---------- RECORDS TO USE

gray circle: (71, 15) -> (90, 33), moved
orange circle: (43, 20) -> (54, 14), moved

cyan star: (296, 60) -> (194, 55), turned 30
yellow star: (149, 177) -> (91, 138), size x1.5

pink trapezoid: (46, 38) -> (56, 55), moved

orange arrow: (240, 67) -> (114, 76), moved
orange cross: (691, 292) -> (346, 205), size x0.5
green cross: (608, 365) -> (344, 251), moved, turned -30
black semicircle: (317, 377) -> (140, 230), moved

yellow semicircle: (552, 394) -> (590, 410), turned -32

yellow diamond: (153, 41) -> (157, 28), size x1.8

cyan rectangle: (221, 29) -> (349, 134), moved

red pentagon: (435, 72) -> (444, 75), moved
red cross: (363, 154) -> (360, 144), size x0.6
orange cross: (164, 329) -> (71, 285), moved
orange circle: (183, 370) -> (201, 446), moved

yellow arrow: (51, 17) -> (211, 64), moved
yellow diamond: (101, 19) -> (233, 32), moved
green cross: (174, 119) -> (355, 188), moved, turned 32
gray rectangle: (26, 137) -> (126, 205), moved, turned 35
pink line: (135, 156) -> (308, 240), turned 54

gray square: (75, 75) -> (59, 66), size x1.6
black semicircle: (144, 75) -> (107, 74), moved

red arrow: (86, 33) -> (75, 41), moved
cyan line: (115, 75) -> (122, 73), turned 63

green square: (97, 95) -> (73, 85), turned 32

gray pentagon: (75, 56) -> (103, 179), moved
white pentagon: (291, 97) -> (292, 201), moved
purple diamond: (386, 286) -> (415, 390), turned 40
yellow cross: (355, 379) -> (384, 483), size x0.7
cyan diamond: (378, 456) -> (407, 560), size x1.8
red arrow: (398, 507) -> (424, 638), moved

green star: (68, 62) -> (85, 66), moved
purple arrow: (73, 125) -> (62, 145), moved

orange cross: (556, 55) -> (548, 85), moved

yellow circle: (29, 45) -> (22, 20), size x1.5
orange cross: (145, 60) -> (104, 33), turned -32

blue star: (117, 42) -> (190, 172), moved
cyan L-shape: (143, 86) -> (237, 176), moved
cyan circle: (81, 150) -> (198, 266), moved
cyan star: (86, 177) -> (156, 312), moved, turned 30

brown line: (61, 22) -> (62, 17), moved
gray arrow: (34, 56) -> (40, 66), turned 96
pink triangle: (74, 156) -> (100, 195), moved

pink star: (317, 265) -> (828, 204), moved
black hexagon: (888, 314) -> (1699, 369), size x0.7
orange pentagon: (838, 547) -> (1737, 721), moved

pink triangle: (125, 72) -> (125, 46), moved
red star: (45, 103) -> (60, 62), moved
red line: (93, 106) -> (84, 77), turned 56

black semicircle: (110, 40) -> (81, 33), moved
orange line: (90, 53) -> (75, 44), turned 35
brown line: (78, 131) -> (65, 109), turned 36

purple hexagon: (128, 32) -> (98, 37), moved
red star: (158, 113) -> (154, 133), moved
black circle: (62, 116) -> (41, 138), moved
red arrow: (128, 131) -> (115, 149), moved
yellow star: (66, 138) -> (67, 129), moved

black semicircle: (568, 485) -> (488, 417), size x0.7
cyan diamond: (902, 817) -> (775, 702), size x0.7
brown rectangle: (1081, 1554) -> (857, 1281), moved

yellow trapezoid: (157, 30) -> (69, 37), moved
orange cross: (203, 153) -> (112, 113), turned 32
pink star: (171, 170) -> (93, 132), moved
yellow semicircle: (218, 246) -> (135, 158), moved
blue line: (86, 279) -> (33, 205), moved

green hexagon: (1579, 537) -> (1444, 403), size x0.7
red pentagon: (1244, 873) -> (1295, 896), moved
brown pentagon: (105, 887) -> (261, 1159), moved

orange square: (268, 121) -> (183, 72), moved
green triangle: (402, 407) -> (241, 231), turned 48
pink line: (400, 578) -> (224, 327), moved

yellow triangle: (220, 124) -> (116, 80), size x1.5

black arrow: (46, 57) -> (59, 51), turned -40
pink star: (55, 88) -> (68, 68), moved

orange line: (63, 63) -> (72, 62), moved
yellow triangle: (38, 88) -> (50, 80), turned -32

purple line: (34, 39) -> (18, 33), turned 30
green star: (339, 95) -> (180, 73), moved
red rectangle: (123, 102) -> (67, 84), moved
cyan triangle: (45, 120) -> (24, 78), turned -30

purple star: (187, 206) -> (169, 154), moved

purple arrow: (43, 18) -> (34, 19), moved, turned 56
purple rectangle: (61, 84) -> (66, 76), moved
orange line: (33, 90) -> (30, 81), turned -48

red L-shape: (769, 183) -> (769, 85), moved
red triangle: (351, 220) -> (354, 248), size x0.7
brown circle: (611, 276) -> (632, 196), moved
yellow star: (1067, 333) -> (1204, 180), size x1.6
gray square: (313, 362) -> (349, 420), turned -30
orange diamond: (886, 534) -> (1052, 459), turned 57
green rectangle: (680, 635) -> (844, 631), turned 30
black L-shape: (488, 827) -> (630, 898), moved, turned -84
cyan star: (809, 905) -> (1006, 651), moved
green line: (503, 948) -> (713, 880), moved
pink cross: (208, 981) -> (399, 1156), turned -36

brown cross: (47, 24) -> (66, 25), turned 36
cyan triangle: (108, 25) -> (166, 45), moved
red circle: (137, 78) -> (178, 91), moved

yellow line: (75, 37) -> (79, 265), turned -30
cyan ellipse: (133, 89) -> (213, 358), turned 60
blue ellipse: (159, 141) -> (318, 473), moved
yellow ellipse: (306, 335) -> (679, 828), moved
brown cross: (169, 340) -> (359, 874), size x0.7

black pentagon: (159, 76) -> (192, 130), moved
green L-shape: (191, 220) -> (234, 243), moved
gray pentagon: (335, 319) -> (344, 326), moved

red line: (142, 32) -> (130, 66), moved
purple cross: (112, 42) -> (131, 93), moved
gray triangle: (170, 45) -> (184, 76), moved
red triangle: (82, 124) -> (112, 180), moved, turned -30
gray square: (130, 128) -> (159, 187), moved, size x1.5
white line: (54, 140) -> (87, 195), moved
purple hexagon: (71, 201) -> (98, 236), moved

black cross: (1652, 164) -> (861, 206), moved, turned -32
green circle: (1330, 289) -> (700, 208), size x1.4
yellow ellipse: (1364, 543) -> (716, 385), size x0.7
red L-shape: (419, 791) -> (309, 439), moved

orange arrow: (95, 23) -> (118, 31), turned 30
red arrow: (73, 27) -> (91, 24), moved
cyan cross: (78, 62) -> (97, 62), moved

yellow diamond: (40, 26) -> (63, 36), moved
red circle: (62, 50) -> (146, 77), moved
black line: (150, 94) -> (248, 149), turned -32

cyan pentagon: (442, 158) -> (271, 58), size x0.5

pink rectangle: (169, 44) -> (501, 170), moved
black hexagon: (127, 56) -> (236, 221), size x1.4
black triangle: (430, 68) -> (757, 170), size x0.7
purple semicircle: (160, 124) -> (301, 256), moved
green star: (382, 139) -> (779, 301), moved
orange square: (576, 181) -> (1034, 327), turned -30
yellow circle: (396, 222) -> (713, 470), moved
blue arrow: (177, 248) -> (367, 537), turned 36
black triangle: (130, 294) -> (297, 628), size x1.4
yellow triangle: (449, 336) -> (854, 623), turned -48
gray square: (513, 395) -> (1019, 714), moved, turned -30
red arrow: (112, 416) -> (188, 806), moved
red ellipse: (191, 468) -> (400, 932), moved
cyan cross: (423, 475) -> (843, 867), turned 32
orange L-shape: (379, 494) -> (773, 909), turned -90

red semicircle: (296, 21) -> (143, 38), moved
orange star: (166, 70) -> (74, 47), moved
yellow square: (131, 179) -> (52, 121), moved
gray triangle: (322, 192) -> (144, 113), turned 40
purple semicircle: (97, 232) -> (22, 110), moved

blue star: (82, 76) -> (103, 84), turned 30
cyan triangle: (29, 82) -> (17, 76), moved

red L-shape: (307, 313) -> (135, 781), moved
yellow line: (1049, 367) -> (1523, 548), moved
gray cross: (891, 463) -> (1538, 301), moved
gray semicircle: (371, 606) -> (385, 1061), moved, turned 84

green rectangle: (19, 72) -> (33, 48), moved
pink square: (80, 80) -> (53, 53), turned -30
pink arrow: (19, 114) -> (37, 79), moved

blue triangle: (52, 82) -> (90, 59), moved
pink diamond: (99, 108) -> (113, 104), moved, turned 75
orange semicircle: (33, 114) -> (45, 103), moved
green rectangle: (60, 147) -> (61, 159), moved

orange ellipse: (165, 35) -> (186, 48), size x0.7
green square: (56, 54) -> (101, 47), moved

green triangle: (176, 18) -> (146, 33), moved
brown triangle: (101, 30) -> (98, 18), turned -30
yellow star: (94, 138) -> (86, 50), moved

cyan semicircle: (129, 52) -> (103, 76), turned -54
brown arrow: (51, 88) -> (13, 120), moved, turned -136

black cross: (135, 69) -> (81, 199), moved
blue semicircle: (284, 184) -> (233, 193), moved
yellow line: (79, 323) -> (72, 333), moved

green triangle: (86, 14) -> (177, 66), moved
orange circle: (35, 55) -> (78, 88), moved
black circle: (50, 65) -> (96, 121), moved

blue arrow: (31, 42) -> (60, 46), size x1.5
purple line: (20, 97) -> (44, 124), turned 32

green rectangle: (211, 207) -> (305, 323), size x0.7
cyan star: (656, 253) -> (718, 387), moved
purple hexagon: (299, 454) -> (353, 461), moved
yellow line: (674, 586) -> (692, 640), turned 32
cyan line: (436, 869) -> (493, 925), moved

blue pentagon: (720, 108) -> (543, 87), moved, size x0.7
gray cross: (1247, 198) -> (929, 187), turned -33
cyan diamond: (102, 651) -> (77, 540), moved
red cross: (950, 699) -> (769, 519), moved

--------------------

- _TASK_
All lines of the records containing "blue" should be shown.

- _REPLY TO THE TASK_
blue star: (117, 42) -> (190, 172), moved
blue line: (86, 279) -> (33, 205), moved
blue ellipse: (159, 141) -> (318, 473), moved
blue arrow: (177, 248) -> (367, 537), turned 36
blue star: (82, 76) -> (103, 84), turned 30
blue triangle: (52, 82) -> (90, 59), moved
blue semicircle: (284, 184) -> (233, 193), moved
blue arrow: (31, 42) -> (60, 46), size x1.5
blue pentagon: (720, 108) -> (543, 87), moved, size x0.7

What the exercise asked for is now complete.